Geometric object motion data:
---
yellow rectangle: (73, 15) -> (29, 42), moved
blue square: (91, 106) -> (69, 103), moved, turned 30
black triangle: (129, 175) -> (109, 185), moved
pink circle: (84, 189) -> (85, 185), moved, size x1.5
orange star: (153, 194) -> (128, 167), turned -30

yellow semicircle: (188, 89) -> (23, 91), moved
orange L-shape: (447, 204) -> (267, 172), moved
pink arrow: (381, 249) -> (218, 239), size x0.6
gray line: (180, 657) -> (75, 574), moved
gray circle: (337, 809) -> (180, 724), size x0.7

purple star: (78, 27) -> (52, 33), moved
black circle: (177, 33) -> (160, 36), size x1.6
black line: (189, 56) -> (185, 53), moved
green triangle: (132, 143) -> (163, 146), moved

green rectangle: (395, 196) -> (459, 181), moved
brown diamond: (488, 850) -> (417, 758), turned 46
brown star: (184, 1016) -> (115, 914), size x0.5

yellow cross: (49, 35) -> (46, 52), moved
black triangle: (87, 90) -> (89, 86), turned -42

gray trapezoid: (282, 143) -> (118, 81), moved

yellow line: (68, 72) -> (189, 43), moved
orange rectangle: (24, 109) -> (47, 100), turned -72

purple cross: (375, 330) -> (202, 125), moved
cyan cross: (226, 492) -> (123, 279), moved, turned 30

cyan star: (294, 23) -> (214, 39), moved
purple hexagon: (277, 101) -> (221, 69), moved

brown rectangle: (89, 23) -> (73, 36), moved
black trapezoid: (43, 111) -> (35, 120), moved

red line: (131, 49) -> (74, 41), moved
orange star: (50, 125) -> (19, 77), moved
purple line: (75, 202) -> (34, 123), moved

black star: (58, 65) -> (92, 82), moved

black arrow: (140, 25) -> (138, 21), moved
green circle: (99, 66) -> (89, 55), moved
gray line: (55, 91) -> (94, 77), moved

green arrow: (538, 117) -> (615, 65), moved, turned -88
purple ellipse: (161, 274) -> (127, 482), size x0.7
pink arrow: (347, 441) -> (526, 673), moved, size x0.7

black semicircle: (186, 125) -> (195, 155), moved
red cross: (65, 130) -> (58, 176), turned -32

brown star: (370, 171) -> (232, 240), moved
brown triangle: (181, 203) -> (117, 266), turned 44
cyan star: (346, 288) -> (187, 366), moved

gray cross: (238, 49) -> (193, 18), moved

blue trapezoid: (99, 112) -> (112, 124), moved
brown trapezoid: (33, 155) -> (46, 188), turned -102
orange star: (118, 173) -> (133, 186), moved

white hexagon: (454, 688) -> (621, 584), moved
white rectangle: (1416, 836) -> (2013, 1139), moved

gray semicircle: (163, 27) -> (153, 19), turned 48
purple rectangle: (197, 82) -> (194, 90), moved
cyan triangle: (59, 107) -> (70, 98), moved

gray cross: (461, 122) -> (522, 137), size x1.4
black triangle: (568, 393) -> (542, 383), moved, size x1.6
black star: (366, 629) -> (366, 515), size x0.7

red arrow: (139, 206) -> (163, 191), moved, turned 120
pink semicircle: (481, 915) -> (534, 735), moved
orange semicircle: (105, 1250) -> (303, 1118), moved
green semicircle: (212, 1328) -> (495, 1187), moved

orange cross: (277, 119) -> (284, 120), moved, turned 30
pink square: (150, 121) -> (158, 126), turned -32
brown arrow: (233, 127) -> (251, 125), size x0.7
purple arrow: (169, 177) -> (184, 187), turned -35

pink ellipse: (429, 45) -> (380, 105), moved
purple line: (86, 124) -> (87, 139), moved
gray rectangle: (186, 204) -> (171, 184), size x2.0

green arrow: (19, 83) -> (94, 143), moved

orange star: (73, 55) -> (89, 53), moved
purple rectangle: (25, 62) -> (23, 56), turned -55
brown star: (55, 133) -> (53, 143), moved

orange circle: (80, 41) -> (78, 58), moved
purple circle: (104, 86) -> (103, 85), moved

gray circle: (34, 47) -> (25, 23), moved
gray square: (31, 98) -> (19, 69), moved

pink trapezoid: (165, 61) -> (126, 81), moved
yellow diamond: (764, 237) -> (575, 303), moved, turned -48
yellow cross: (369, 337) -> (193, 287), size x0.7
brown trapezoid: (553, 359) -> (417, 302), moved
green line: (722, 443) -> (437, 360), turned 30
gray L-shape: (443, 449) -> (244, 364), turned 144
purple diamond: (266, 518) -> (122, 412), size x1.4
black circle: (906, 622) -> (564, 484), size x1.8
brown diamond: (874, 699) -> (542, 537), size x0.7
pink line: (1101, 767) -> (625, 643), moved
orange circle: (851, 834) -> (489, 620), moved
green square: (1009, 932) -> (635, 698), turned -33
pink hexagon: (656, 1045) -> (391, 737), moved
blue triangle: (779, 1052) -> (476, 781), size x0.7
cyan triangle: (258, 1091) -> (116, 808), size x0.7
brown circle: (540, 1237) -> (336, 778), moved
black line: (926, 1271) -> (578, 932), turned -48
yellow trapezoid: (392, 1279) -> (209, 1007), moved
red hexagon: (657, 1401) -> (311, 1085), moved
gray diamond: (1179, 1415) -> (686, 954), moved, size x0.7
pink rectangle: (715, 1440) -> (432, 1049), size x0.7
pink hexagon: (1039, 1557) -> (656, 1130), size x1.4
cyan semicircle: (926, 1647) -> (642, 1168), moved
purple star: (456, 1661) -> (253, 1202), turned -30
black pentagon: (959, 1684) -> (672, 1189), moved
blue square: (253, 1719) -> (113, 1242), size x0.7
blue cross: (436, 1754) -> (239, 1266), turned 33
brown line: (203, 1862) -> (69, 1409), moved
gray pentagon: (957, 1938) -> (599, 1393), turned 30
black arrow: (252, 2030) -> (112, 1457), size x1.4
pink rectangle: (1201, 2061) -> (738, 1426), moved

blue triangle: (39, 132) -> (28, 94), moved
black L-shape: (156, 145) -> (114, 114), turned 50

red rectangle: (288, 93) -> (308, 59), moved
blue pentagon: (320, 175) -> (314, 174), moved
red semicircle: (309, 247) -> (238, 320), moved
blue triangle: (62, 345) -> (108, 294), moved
---
▶ **Problem requirements**
Start at the first line of the entries above. Set down each line exactly through the one with "green rectangle: (395, 196)", and stop there.

▶ **Task response**
yellow rectangle: (73, 15) -> (29, 42), moved
blue square: (91, 106) -> (69, 103), moved, turned 30
black triangle: (129, 175) -> (109, 185), moved
pink circle: (84, 189) -> (85, 185), moved, size x1.5
orange star: (153, 194) -> (128, 167), turned -30

yellow semicircle: (188, 89) -> (23, 91), moved
orange L-shape: (447, 204) -> (267, 172), moved
pink arrow: (381, 249) -> (218, 239), size x0.6
gray line: (180, 657) -> (75, 574), moved
gray circle: (337, 809) -> (180, 724), size x0.7

purple star: (78, 27) -> (52, 33), moved
black circle: (177, 33) -> (160, 36), size x1.6
black line: (189, 56) -> (185, 53), moved
green triangle: (132, 143) -> (163, 146), moved

green rectangle: (395, 196) -> (459, 181), moved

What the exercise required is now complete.